YOUR TASK:
Here the job is to transcribe only the lines from the one containing "cyan square: (188, 1031) -> (175, 454), moved" through the last line below, exactly as written; please leave out pictures.

ENTRIES SUPPLIED:

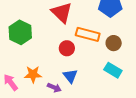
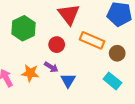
red circle: (67, 48) -> (57, 45), moved
purple arrow: (54, 88) -> (51, 67), moved

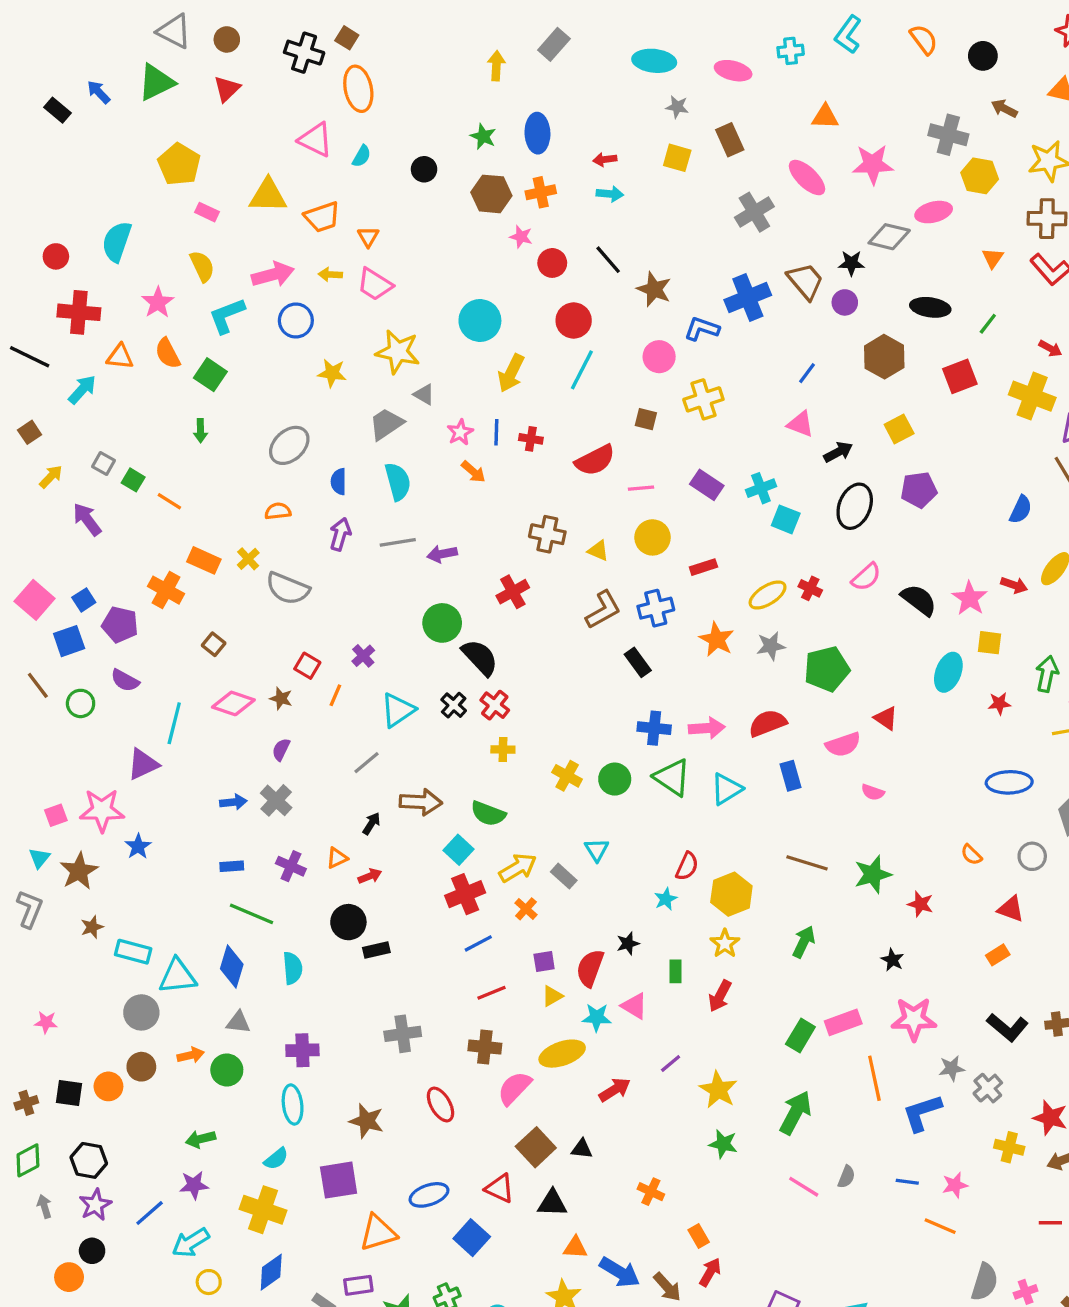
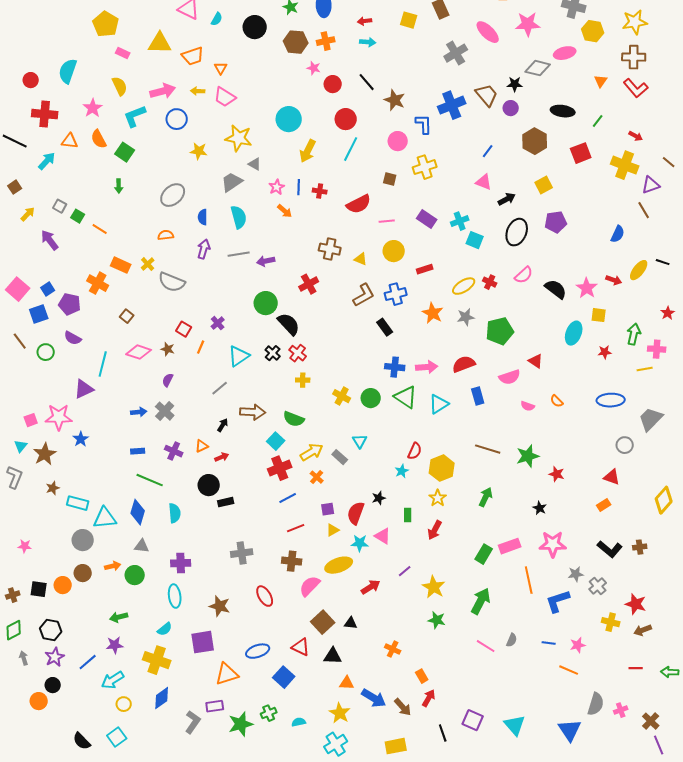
black circle: (424, 169) -> (255, 27), size x1.5
blue L-shape: (702, 329) -> (424, 124), turned 70
orange semicircle: (971, 855) -> (557, 401), moved

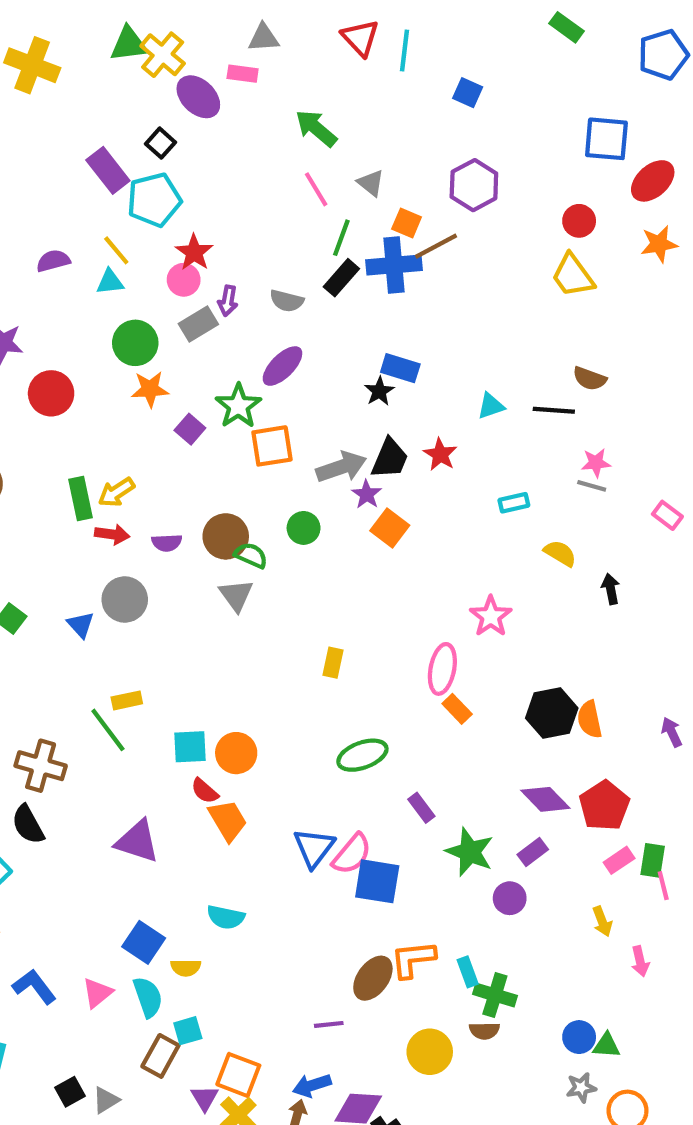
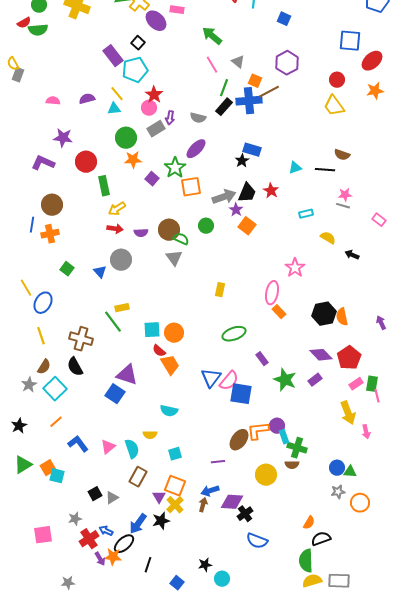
green rectangle: (81, 499) -> (104, 186), moved
black arrow: (611, 589) -> (352, 255), turned -56
purple circle: (510, 898) -> (277, 426), moved
yellow arrow: (602, 921) -> (348, 413), size x1.6
blue square: (144, 942) -> (115, 394), moved
cyan square: (188, 1031) -> (175, 454), moved

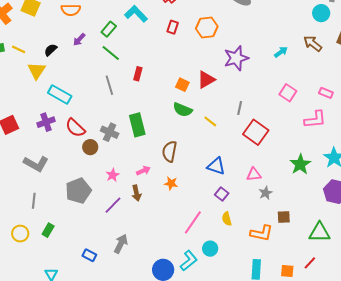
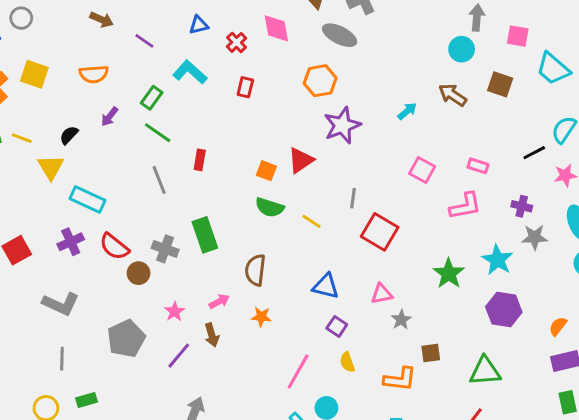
orange hexagon: (207, 27) -> (320, 81), moved
green rectangle: (48, 230) -> (86, 400), turned 48

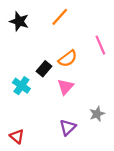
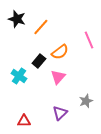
orange line: (60, 17) -> (41, 27), moved
red triangle: (17, 136) -> (24, 121), moved, turned -40

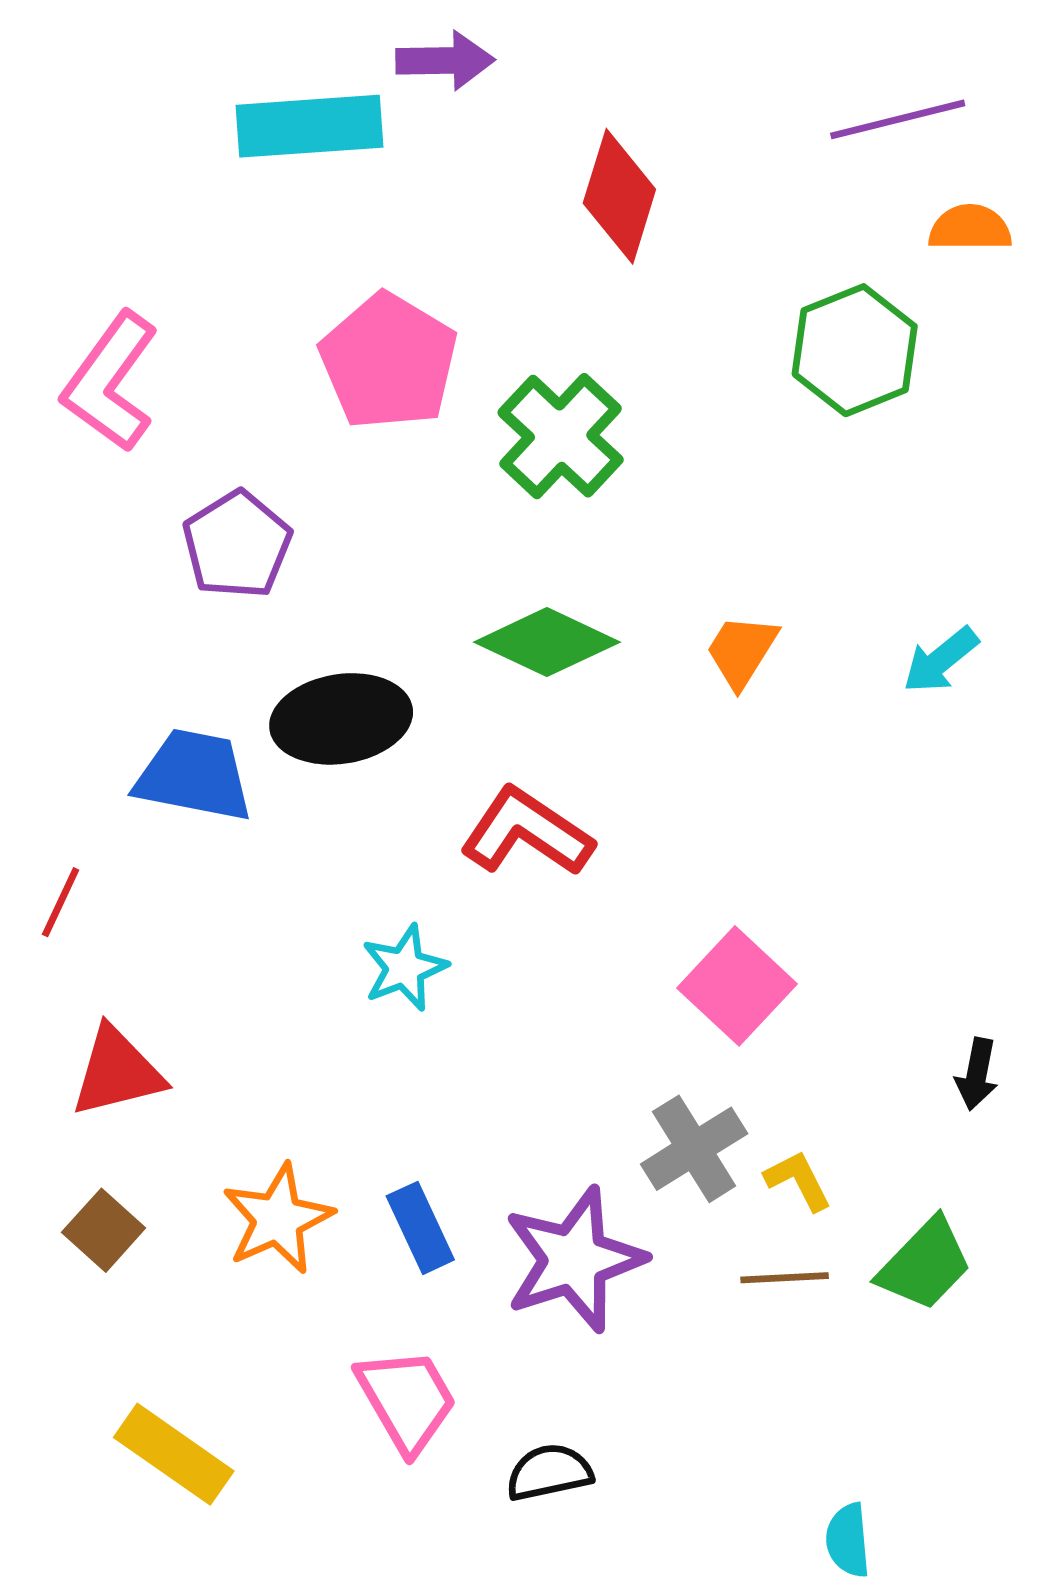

OUTPUT FOR THIS TASK:
cyan square: (188, 1031) -> (175, 454), moved

orange hexagon: (207, 27) -> (320, 81), moved
green rectangle: (48, 230) -> (86, 400), turned 48

orange line: (60, 17) -> (41, 27), moved
red triangle: (17, 136) -> (24, 121), moved, turned -40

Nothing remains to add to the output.